## ACTION ITEM
Copy the data below. Keep every line exactly as it is.

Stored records

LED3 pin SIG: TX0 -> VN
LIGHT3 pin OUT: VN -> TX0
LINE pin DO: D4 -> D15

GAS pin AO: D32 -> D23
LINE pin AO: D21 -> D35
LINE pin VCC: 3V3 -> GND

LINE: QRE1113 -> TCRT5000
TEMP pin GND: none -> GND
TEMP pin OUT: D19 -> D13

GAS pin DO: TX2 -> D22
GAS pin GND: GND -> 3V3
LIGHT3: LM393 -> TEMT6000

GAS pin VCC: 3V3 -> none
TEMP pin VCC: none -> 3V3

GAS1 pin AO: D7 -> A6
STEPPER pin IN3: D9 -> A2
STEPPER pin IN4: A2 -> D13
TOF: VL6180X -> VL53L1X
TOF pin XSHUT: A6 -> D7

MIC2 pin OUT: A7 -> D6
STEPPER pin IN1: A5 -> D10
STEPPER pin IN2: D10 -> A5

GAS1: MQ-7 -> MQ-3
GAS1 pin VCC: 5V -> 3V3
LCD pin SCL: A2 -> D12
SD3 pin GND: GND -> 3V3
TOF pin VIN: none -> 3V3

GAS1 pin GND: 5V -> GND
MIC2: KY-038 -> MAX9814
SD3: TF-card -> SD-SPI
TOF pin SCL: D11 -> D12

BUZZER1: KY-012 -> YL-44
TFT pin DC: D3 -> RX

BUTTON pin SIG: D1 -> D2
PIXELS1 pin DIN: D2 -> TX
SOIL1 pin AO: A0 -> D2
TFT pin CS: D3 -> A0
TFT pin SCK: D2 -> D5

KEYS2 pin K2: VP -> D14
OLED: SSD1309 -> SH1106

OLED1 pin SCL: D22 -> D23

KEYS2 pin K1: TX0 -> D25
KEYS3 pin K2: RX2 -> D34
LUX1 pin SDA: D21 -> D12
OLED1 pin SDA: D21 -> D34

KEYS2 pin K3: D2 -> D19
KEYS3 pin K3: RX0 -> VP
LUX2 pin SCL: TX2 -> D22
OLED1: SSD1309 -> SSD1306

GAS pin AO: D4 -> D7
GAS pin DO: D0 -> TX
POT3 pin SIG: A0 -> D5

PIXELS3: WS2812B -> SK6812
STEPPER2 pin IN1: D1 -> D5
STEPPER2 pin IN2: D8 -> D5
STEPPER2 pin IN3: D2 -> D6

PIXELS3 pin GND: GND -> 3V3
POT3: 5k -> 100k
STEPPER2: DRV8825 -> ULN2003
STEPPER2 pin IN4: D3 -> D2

## TASK RESPONSE
LED3 pin SIG: TX0 -> VN
LIGHT3 pin OUT: VN -> TX0
LINE pin DO: D4 -> D15

GAS pin AO: D32 -> D23
LINE pin AO: D21 -> D35
LINE pin VCC: 3V3 -> GND

LINE: QRE1113 -> TCRT5000
TEMP pin GND: none -> GND
TEMP pin OUT: D19 -> D13

GAS pin DO: TX2 -> D22
GAS pin GND: GND -> 3V3
LIGHT3: LM393 -> TEMT6000

GAS pin VCC: 3V3 -> none
TEMP pin VCC: none -> 3V3

GAS1 pin AO: D7 -> A6
STEPPER pin IN3: D9 -> A2
STEPPER pin IN4: A2 -> D13
TOF: VL6180X -> VL53L1X
TOF pin XSHUT: A6 -> D7

MIC2 pin OUT: A7 -> D6
STEPPER pin IN1: A5 -> D10
STEPPER pin IN2: D10 -> A5

GAS1: MQ-7 -> MQ-3
GAS1 pin VCC: 5V -> 3V3
LCD pin SCL: A2 -> D12
SD3 pin GND: GND -> 3V3
TOF pin VIN: none -> 3V3

GAS1 pin GND: 5V -> GND
MIC2: KY-038 -> MAX9814
SD3: TF-card -> SD-SPI
TOF pin SCL: D11 -> D12

BUZZER1: KY-012 -> YL-44
TFT pin DC: D3 -> RX

BUTTON pin SIG: D1 -> D2
PIXELS1 pin DIN: D2 -> TX
SOIL1 pin AO: A0 -> D2
TFT pin CS: D3 -> A0
TFT pin SCK: D2 -> D5

KEYS2 pin K2: VP -> D14
OLED: SSD1309 -> SH1106

OLED1 pin SCL: D22 -> D23

KEYS2 pin K1: TX0 -> D25
KEYS3 pin K2: RX2 -> D34
LUX1 pin SDA: D21 -> D12
OLED1 pin SDA: D21 -> D34

KEYS2 pin K3: D2 -> D19
KEYS3 pin K3: RX0 -> VP
LUX2 pin SCL: TX2 -> D22
OLED1: SSD1309 -> SSD1306

GAS pin AO: D4 -> D7
GAS pin DO: D0 -> TX
POT3 pin SIG: A0 -> D5

PIXELS3: WS2812B -> SK6812
STEPPER2 pin IN1: D1 -> D5
STEPPER2 pin IN2: D8 -> D5
STEPPER2 pin IN3: D2 -> D6

PIXELS3 pin GND: GND -> 3V3
POT3: 5k -> 100k
STEPPER2: DRV8825 -> ULN2003
STEPPER2 pin IN4: D3 -> D2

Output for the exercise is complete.